### THE PROBLEM:
Exactly the lines from the one with "(579, 341) = (322, 278): red" through the end of the records below are needed, minus any pictures.

### MATERIAL FOR THIS EXERCISE:
BEGIN

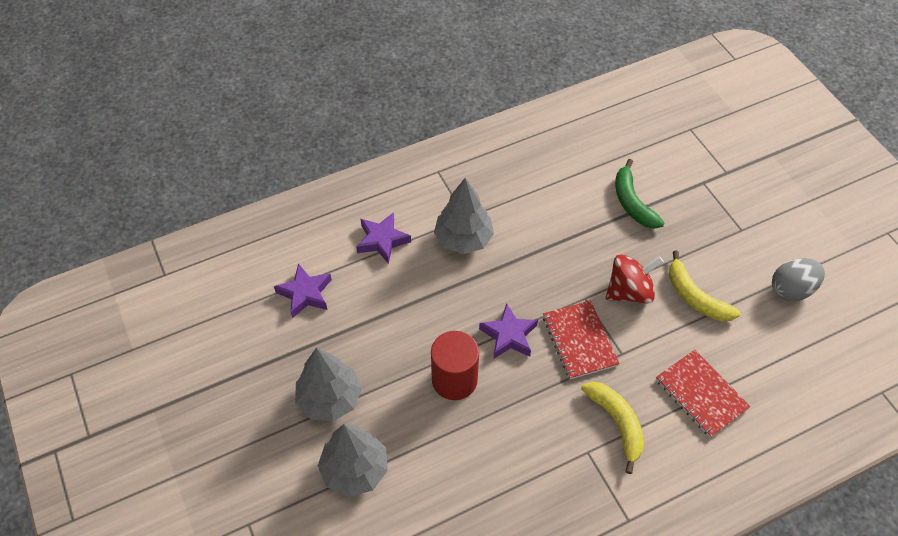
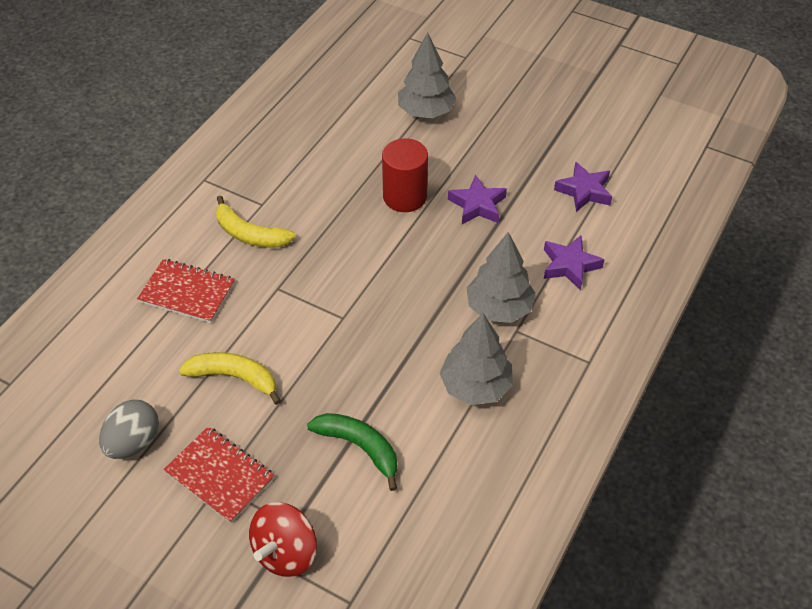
camera: 145 degrees right, 5 degrees down
(329, 399) = (486, 138): grey tree -> grey tree (475, 386)
(509, 335) = (387, 250): purple star -> purple star (477, 205)
(579, 341) = (322, 278): red notebook -> red notebook (219, 475)
(629, 291) = (304, 347): red spinning top -> red spinning top (286, 552)

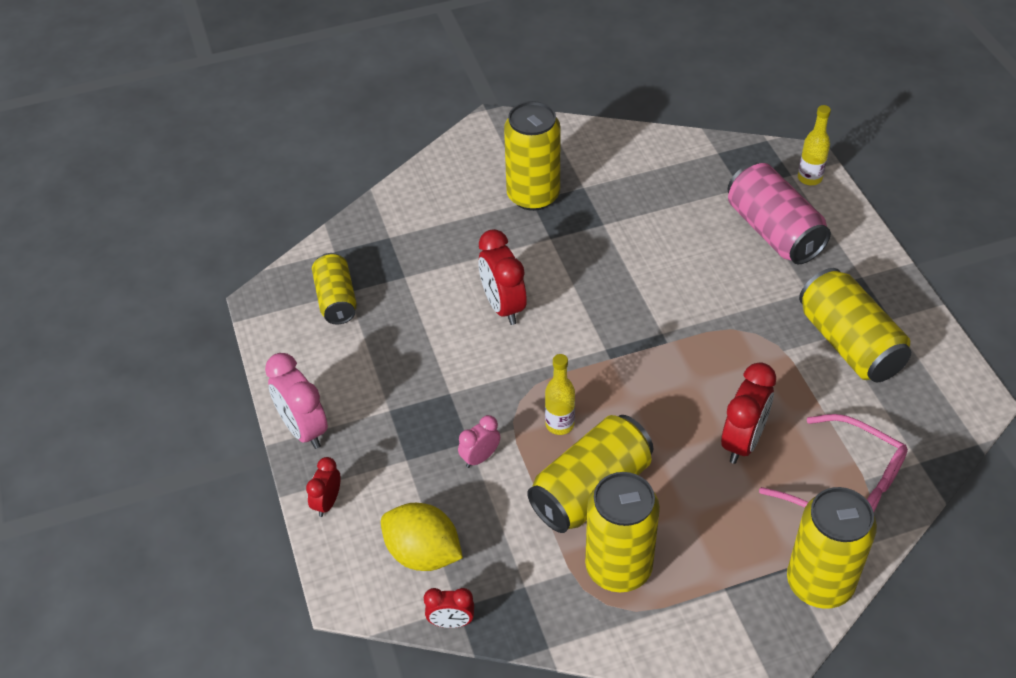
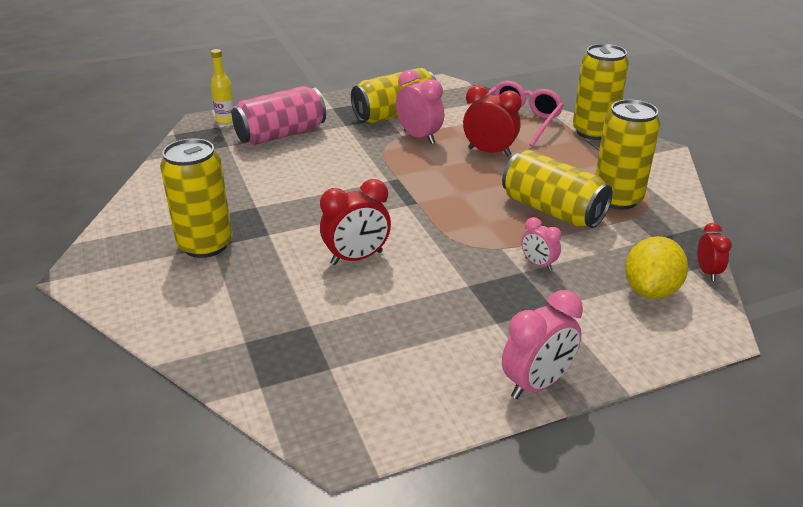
camera: 95 degrees left, 15 degrees down
(327, 502) = (622, 356): red clock -> none
(336, 299) = (342, 377): yellow can -> none
(559, 424) = (492, 225): yellow bottle -> none
(780, 367) = (419, 137): none -> pink clock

END

### PROBLEM SOLUTION:
(579, 341) = (322, 278): red notebook -> red notebook (219, 475)
(629, 291) = (304, 347): red spinning top -> red spinning top (286, 552)

camera: 95 degrees left, 15 degrees down
(327, 502) = (622, 356): red clock -> none
(336, 299) = (342, 377): yellow can -> none
(559, 424) = (492, 225): yellow bottle -> none
(780, 367) = (419, 137): none -> pink clock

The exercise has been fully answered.